_Supplied material_.

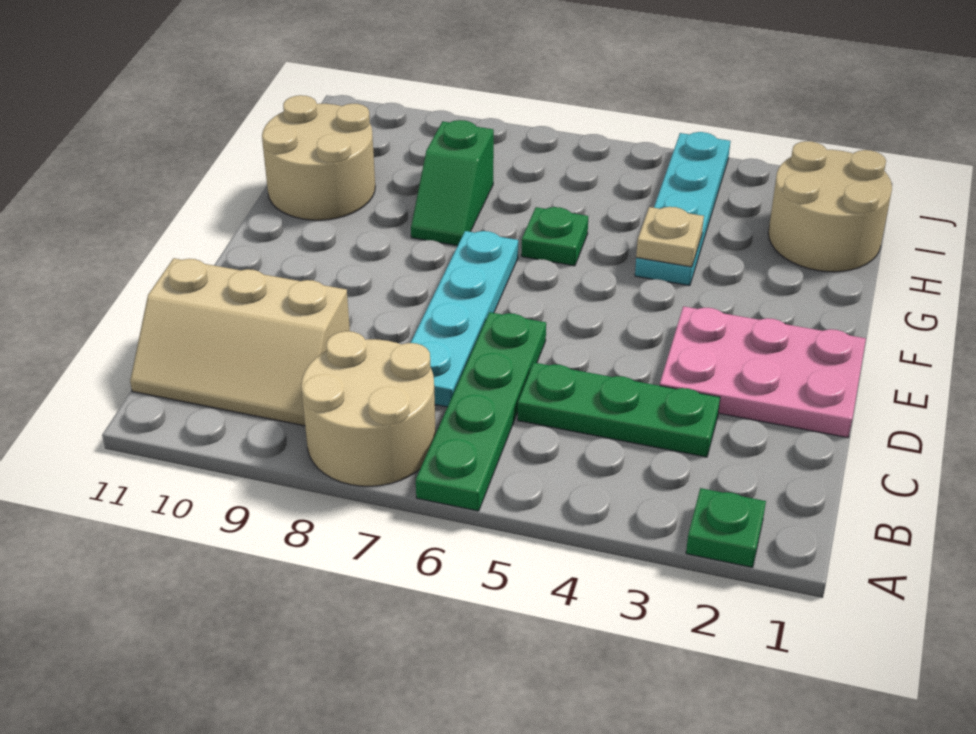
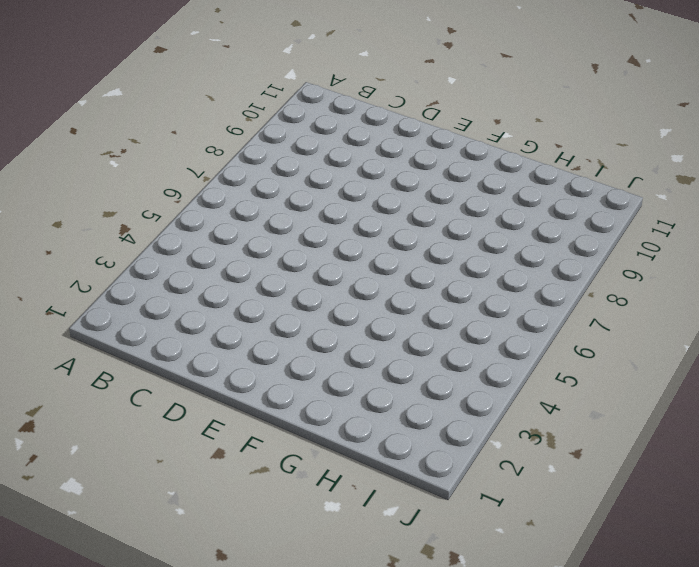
none -> green plate A2 level 1
none -> green plate A6:D6 level 1
none -> tan round brick A7:B8 level 1

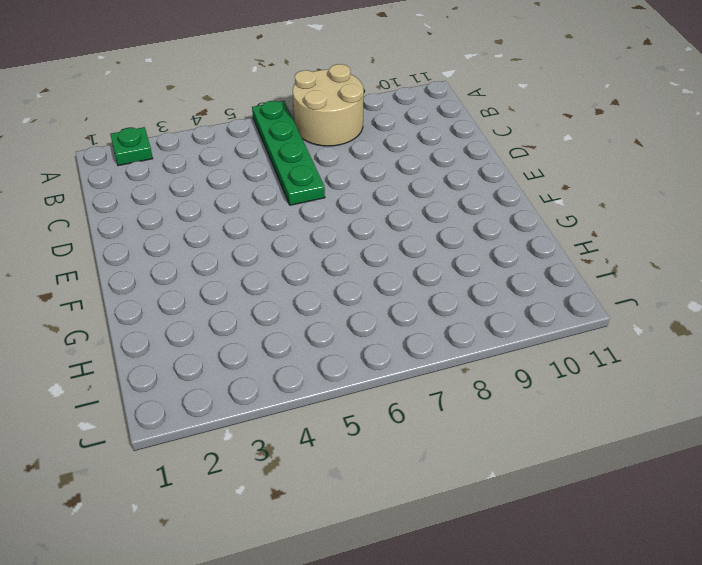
none -> tan slope B9:C11 level 1 top C
none -> green plate C3:C5 level 1
none -> cyan plate C7:F7 level 1

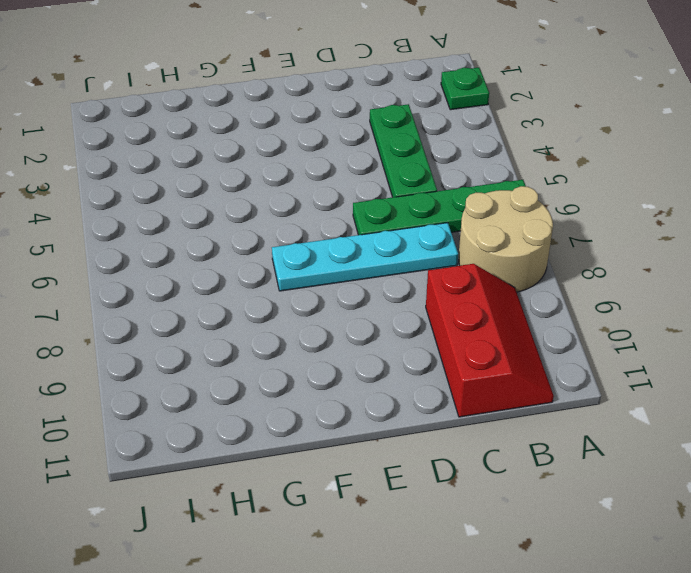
red slope B9:C11 level 1 top C -> tan slope B9:C11 level 1 top C
none -> pink plate D1:E3 level 1
none -> cyan plate G4:J4 level 1
none -> green plate G6 level 1

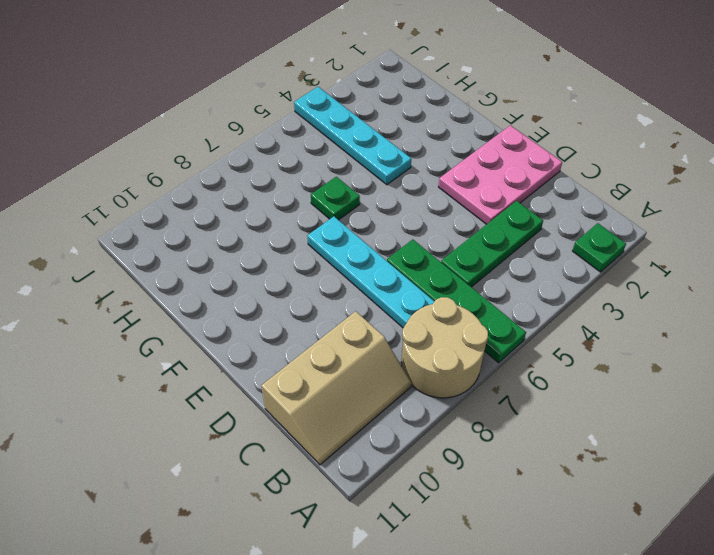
none -> green slope G8:H8 level 1 top H
none -> tan round brick G10:H11 level 1
none -> tan round brick H1:I2 level 1

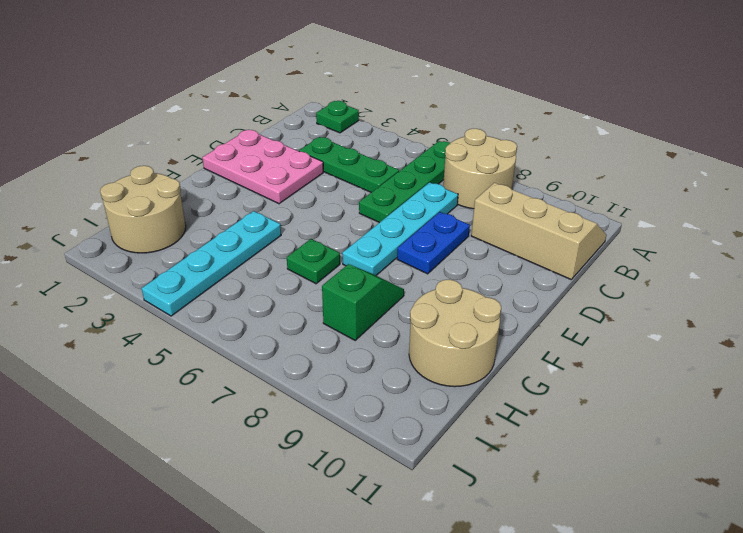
blue plate D8:E8 level 1 -> none
none -> tan plate G4 level 2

_The task_. Tell me how many lines of the records include the word "brick", replying with the number alone.

_Response_. 3